** EXERCISE PROMPT **
Look below for the line that contains "camera: 55 degrees left, 0 degrees up" and the line that contains "(384, 215) = (573, 297): grey", then restate both of them and every line in between, exactly. No picture goes in the copy.

——

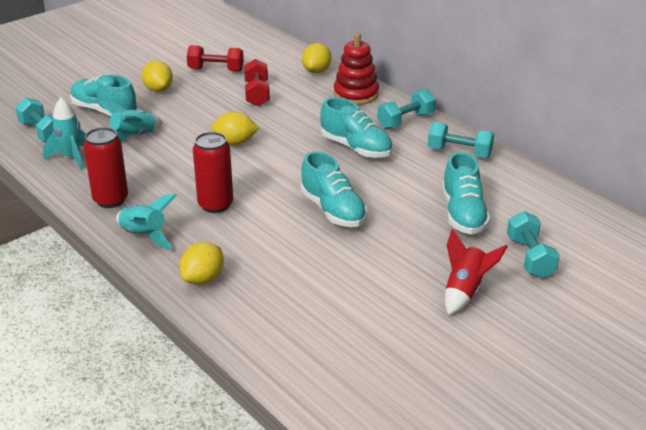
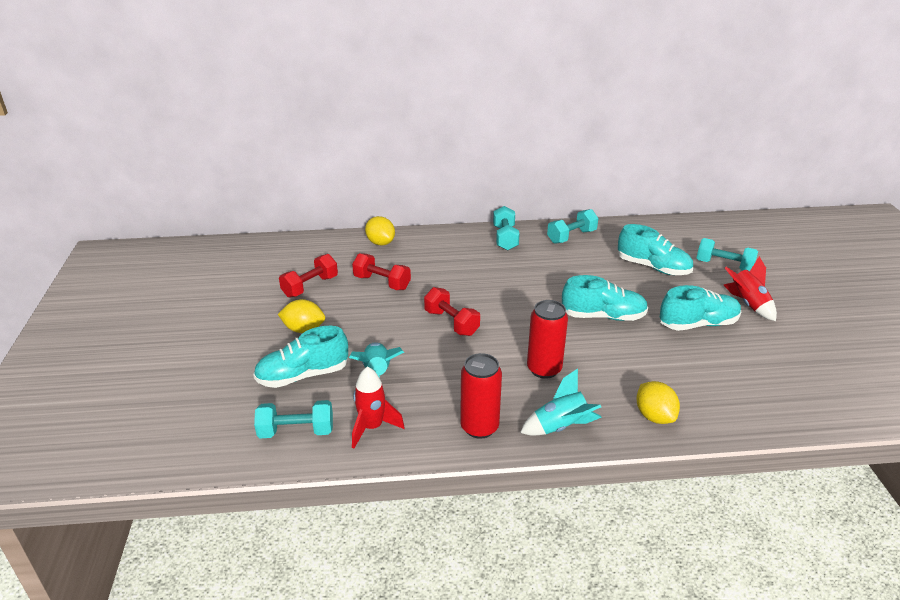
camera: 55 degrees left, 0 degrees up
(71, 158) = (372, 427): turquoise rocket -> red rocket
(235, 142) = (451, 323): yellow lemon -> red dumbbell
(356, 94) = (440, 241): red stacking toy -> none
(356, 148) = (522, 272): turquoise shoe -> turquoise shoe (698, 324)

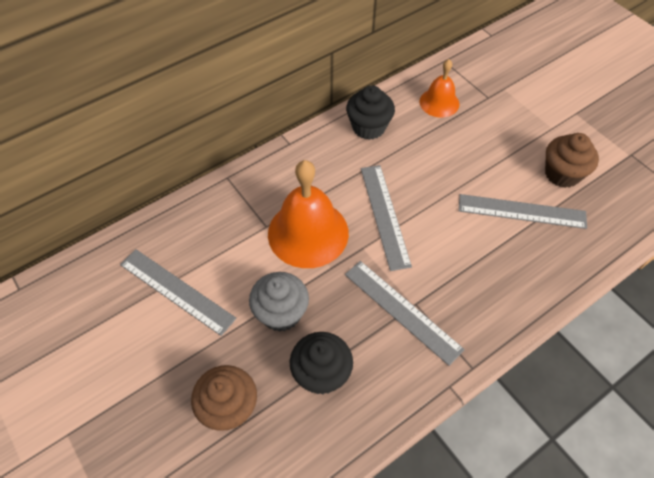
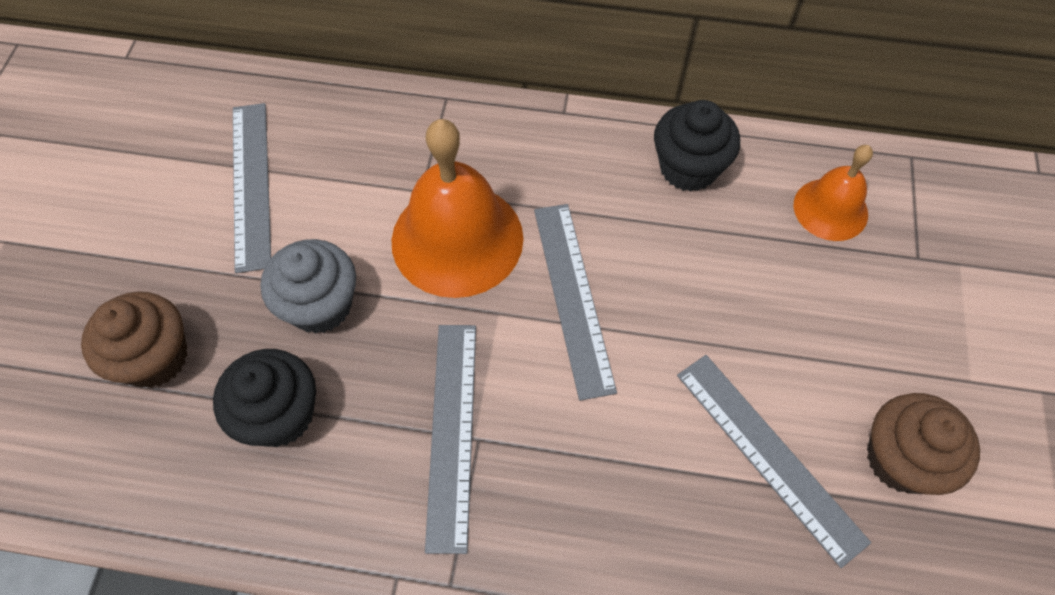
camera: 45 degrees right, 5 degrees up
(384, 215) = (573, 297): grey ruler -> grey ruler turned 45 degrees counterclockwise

——

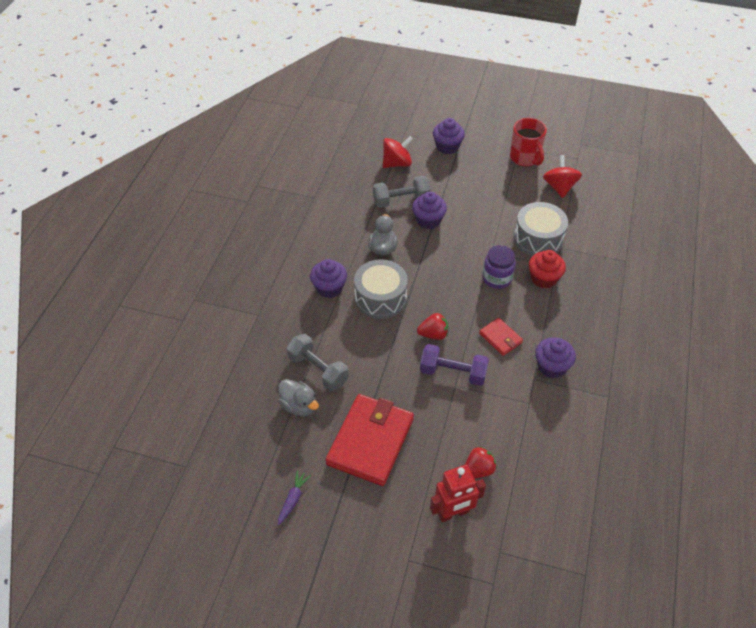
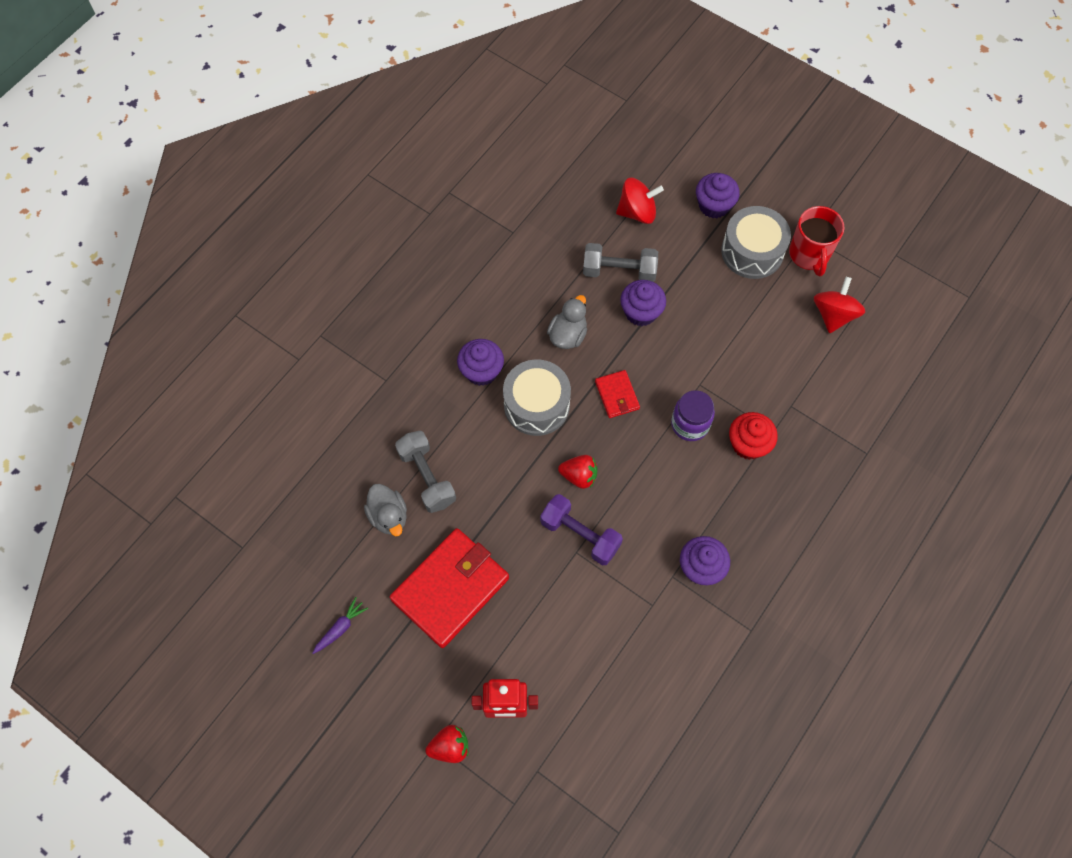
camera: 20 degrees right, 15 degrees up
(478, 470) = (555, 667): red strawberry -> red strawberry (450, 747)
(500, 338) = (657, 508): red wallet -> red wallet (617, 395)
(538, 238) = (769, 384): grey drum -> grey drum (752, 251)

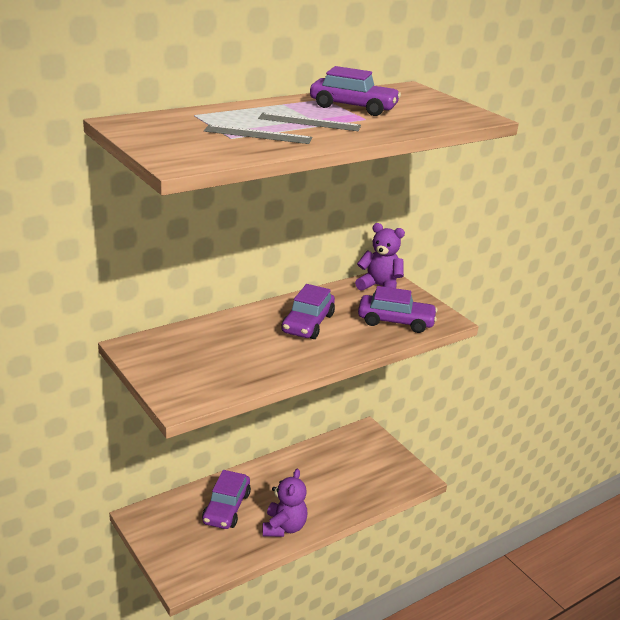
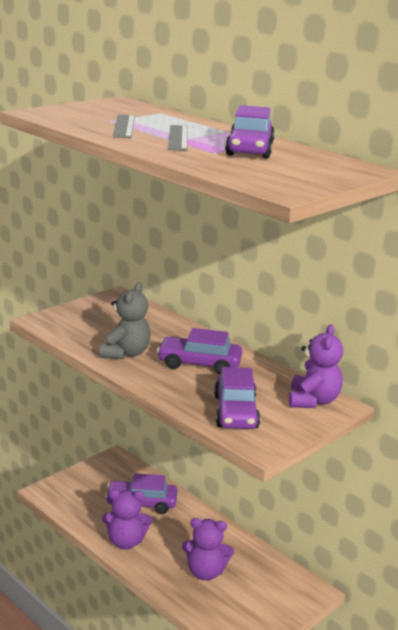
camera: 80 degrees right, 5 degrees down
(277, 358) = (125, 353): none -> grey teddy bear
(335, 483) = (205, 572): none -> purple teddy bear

——

** TASK RESULT **
camera: 55 degrees left, 0 degrees up
(71, 158) = (372, 427): turquoise rocket -> red rocket
(235, 142) = (451, 323): yellow lemon -> red dumbbell
(356, 94) = (440, 241): red stacking toy -> none
(356, 148) = (522, 272): turquoise shoe -> turquoise shoe (698, 324)

camera: 45 degrees right, 5 degrees up
(384, 215) = (573, 297): grey ruler -> grey ruler turned 45 degrees counterclockwise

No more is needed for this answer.